— What is being asked —
Determine how many lines in the material hold the string "minus", then reply with that number only.

— Records shown —
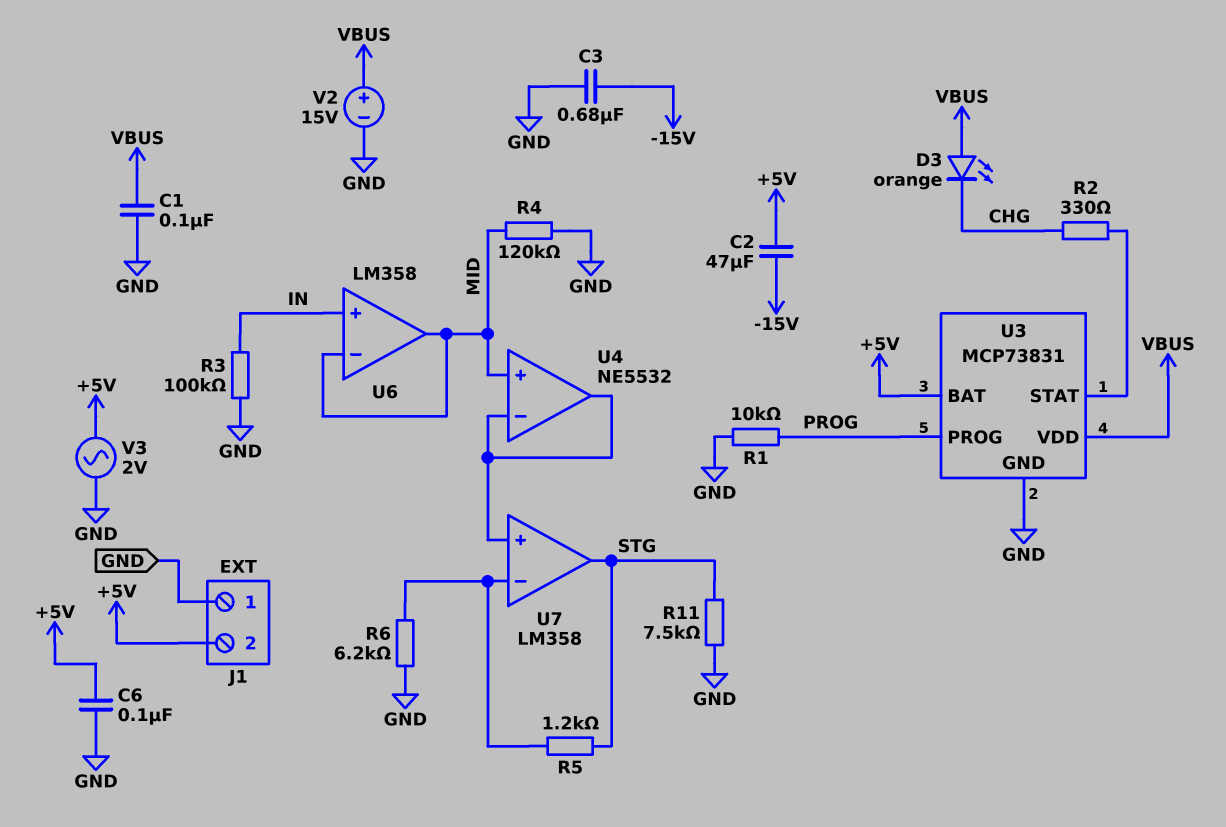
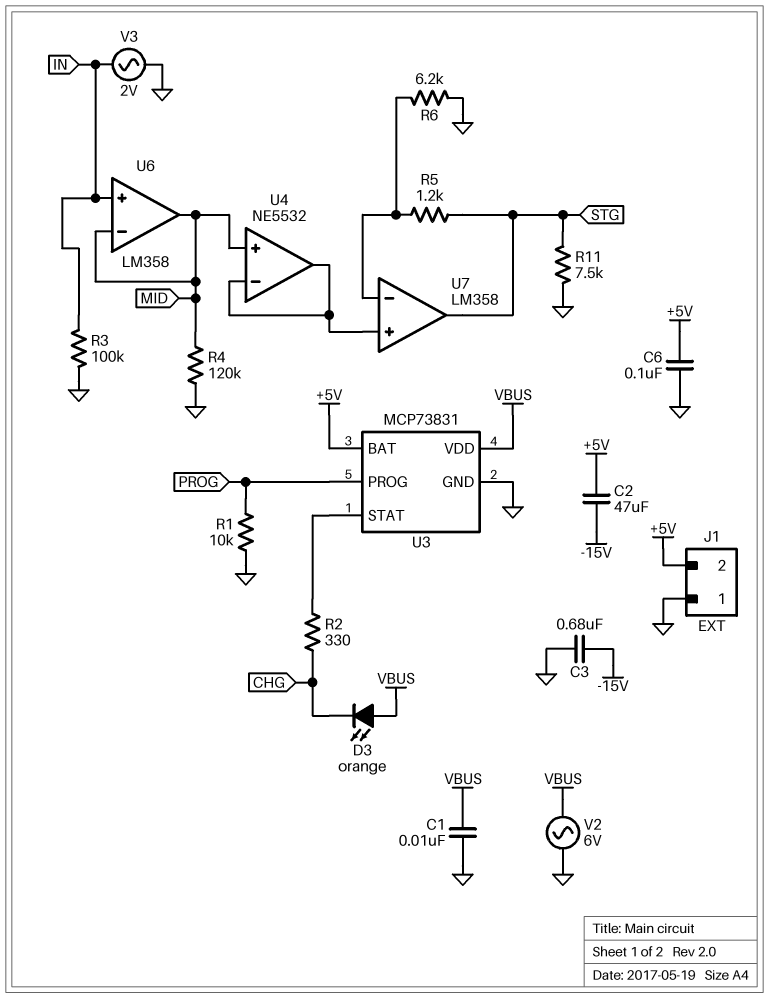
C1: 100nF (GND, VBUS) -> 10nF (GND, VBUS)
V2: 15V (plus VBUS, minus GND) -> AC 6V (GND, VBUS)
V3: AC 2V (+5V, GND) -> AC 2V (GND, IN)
==
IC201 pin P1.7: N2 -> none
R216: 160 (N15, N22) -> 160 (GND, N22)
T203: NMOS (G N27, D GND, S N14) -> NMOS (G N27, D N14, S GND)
* * *
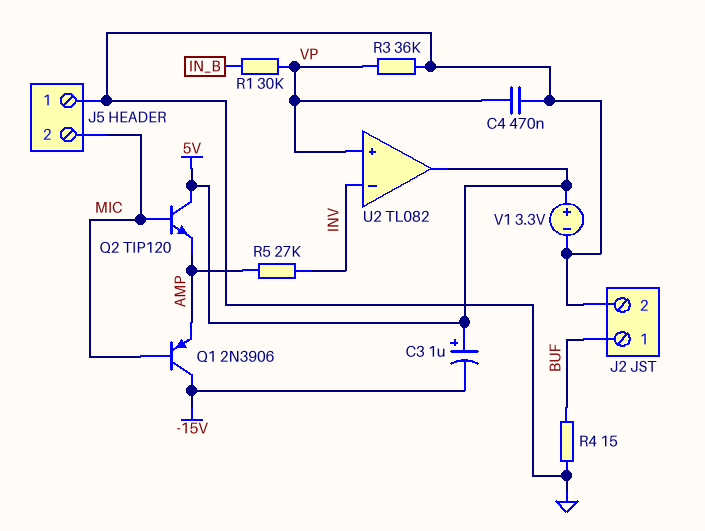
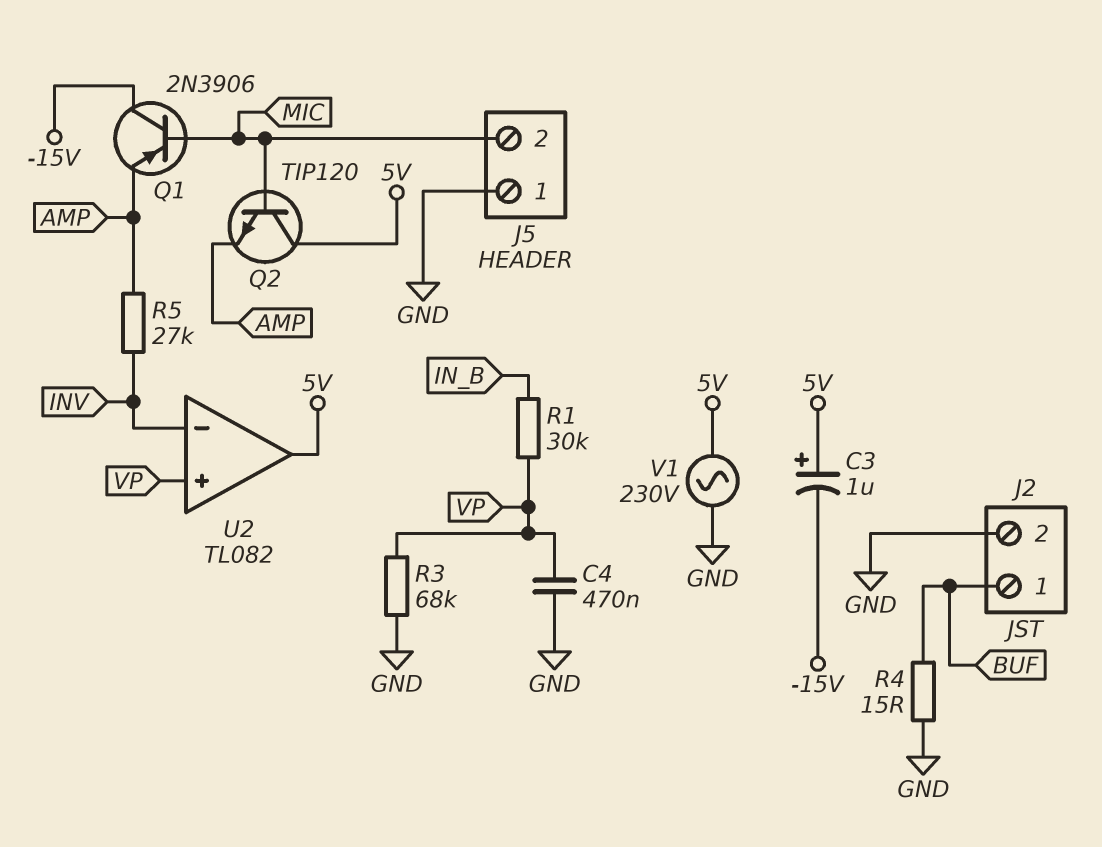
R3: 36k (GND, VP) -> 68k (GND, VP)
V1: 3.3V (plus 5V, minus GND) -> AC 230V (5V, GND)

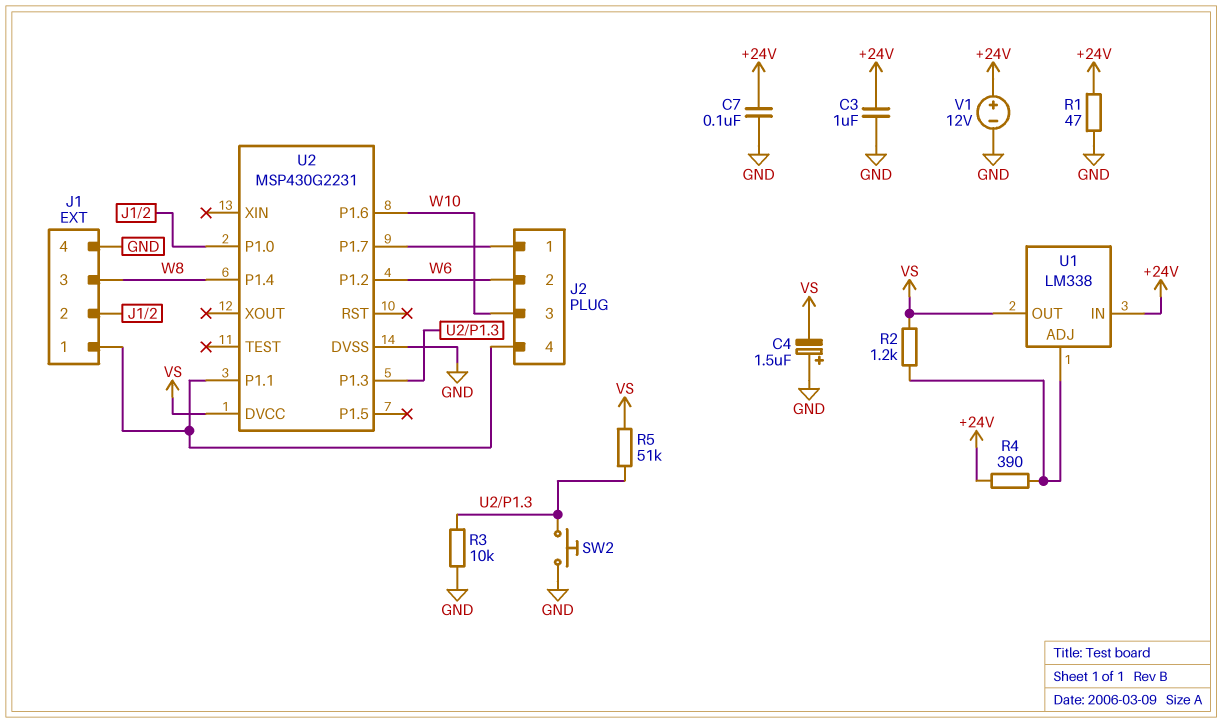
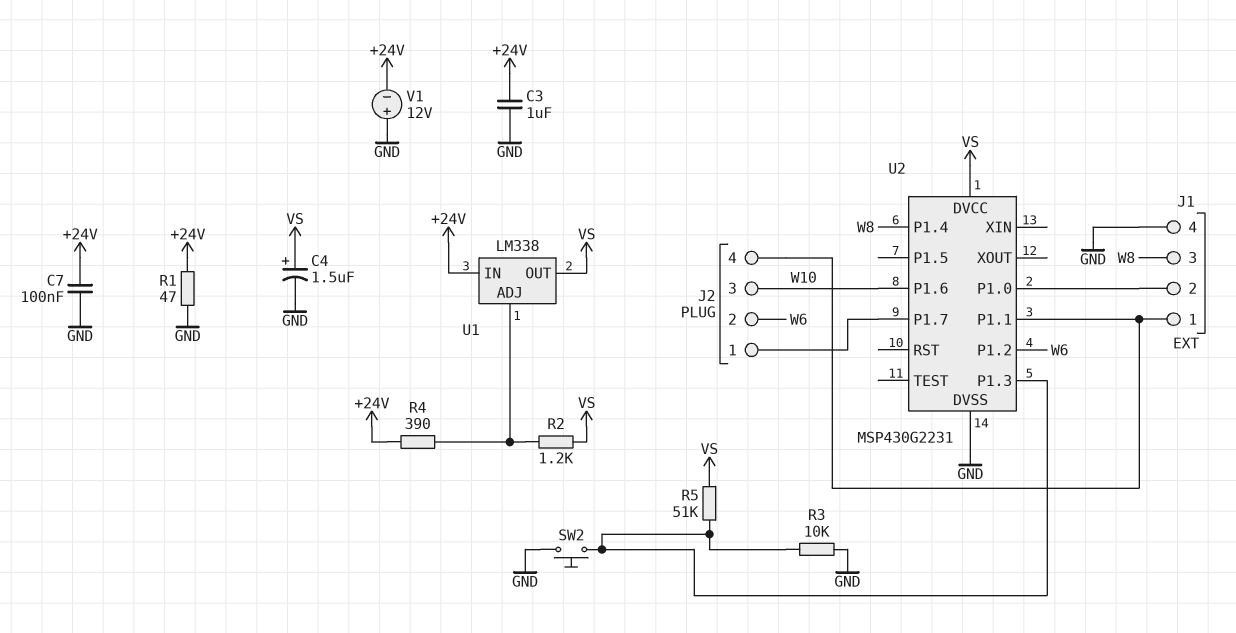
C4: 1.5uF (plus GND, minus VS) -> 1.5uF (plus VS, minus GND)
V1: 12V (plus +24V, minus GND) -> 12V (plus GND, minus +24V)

— Finished task —
4